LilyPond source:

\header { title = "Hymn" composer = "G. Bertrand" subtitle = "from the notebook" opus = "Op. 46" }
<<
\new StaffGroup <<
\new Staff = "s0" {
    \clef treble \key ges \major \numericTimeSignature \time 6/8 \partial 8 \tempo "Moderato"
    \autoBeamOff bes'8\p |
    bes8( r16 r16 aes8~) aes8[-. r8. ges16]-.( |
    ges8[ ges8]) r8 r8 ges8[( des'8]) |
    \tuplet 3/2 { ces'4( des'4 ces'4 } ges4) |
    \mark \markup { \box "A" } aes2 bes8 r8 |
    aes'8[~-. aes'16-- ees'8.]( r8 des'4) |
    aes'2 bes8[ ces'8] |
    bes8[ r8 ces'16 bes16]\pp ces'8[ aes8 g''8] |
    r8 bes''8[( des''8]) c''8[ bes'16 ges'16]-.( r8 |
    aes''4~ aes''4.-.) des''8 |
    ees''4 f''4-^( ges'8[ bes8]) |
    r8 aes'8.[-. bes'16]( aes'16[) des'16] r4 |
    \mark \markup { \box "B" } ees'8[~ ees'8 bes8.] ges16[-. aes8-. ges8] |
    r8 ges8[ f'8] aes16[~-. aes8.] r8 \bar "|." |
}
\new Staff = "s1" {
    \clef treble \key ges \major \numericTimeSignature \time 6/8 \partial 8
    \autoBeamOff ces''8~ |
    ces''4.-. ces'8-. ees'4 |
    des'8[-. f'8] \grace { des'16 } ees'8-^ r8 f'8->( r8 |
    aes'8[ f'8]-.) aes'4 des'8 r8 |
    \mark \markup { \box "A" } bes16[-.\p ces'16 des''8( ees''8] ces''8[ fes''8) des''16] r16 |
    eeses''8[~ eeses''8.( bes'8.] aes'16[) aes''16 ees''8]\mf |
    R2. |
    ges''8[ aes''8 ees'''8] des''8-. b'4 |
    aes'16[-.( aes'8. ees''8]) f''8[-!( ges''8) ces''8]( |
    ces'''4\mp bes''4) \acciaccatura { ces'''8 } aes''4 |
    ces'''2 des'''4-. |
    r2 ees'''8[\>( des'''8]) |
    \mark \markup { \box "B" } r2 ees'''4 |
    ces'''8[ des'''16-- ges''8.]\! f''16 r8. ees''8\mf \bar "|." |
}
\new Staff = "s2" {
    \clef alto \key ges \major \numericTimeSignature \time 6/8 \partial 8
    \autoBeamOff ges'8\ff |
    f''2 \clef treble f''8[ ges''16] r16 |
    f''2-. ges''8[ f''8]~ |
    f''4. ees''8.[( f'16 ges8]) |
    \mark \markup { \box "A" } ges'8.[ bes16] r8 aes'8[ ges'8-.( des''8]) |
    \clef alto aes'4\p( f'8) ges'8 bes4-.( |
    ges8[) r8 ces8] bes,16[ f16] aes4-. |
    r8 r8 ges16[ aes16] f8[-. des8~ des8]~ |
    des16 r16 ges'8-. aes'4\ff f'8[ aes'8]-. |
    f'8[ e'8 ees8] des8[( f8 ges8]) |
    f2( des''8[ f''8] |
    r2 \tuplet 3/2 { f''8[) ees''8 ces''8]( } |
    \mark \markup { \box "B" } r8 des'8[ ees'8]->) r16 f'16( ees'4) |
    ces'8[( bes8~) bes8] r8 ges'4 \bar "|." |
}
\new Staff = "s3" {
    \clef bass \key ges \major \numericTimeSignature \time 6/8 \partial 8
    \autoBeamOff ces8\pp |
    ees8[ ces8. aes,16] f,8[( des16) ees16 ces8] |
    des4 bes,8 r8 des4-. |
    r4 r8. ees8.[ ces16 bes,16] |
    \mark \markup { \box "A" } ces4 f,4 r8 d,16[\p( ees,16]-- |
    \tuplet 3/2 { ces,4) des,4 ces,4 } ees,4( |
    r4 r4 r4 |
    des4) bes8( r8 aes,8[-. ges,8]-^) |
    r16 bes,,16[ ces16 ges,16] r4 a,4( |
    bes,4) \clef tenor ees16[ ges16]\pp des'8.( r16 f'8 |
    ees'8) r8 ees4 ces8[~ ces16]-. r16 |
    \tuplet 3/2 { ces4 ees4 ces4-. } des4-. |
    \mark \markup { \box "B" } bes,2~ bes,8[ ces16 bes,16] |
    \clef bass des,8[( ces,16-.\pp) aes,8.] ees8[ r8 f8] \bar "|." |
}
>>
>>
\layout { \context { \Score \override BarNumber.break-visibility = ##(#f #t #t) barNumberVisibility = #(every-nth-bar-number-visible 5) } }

### Required task
Which lines of the items contain the string "markup"? Gather every such line and copy each one out in full.

### Expected output
    \mark \markup { \box "A" } aes2 bes8 r8 |
    \mark \markup { \box "B" } ees'8[~ ees'8 bes8.] ges16[-. aes8-. ges8] |
    \mark \markup { \box "A" } bes16[-.\p ces'16 des''8( ees''8] ces''8[ fes''8) des''16] r16 |
    \mark \markup { \box "B" } r2 ees'''4 |
    \mark \markup { \box "A" } ges'8.[ bes16] r8 aes'8[ ges'8-.( des''8]) |
    \mark \markup { \box "B" } r8 des'8[ ees'8]->) r16 f'16( ees'4) |
    \mark \markup { \box "A" } ces4 f,4 r8 d,16[\p( ees,16]-- |
    \mark \markup { \box "B" } bes,2~ bes,8[ ces16 bes,16] |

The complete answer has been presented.